══ Data records

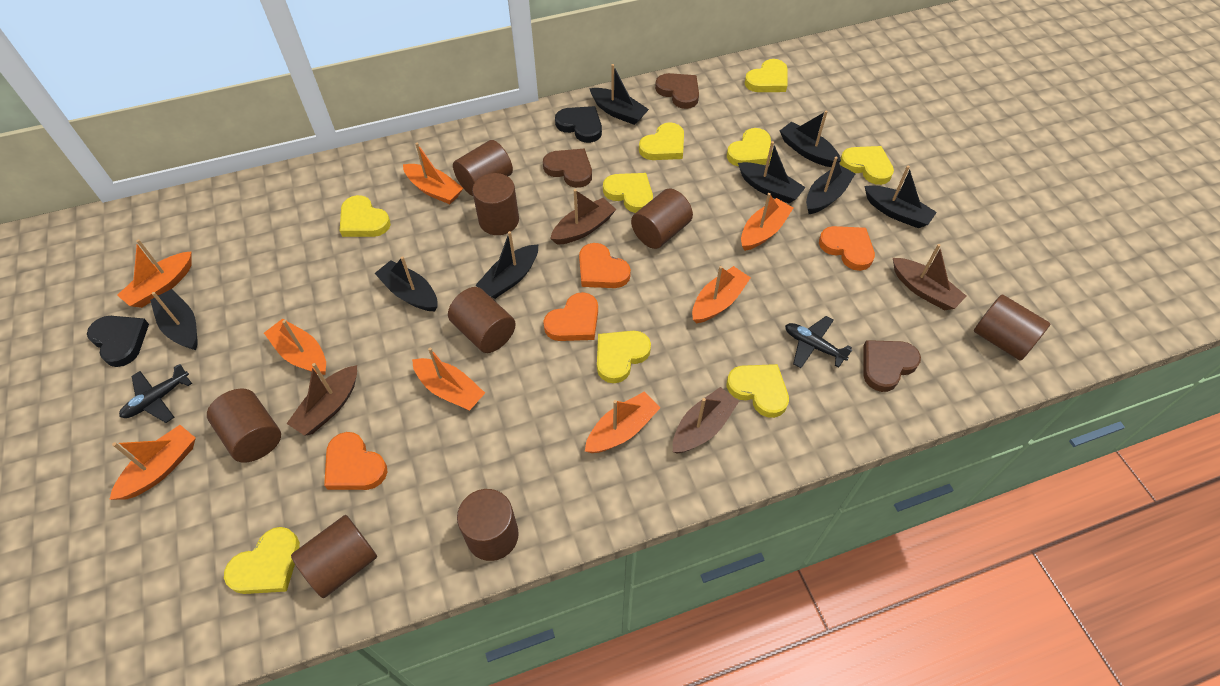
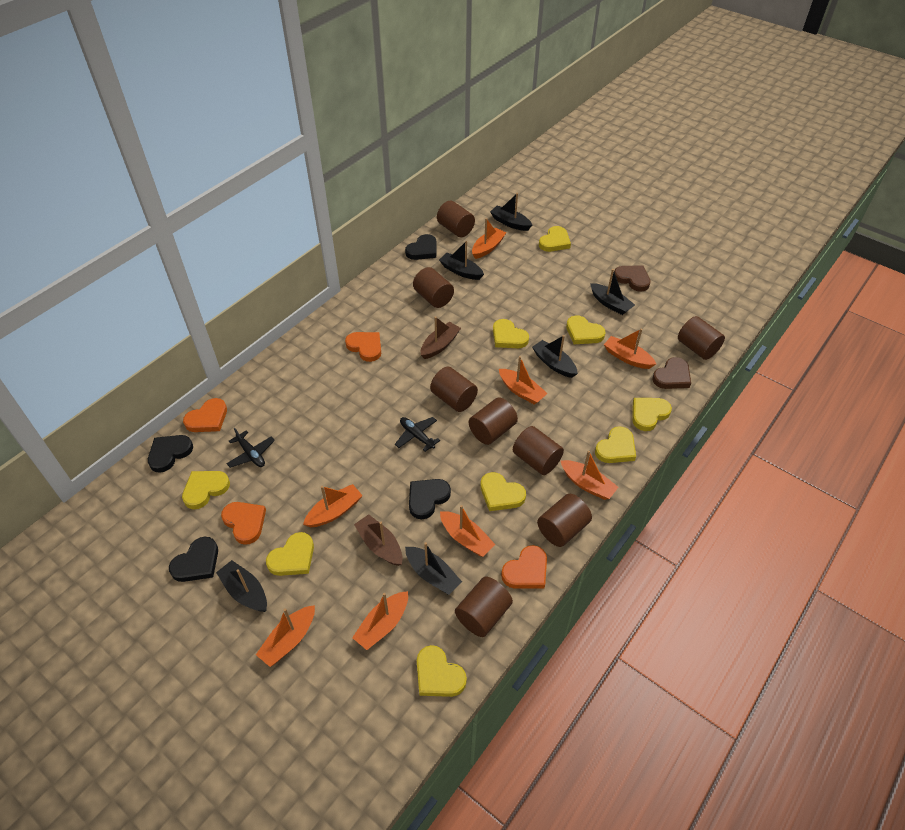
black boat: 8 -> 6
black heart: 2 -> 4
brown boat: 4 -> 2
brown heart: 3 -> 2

════
══ Data records

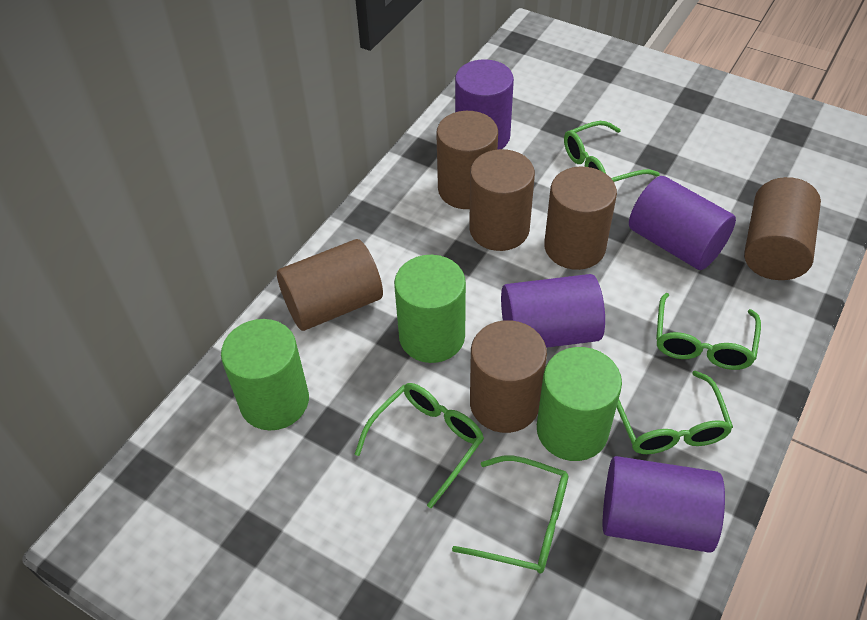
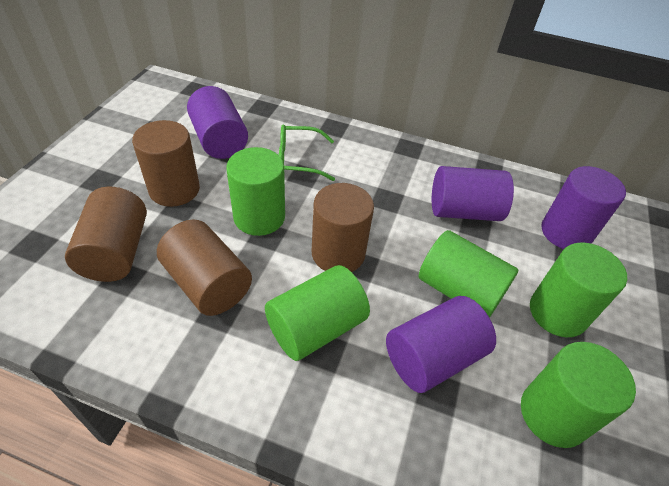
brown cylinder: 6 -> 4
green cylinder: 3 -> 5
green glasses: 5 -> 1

════

Find the lines above that contain the string "brown" and answer with how many there are, nothing else.

3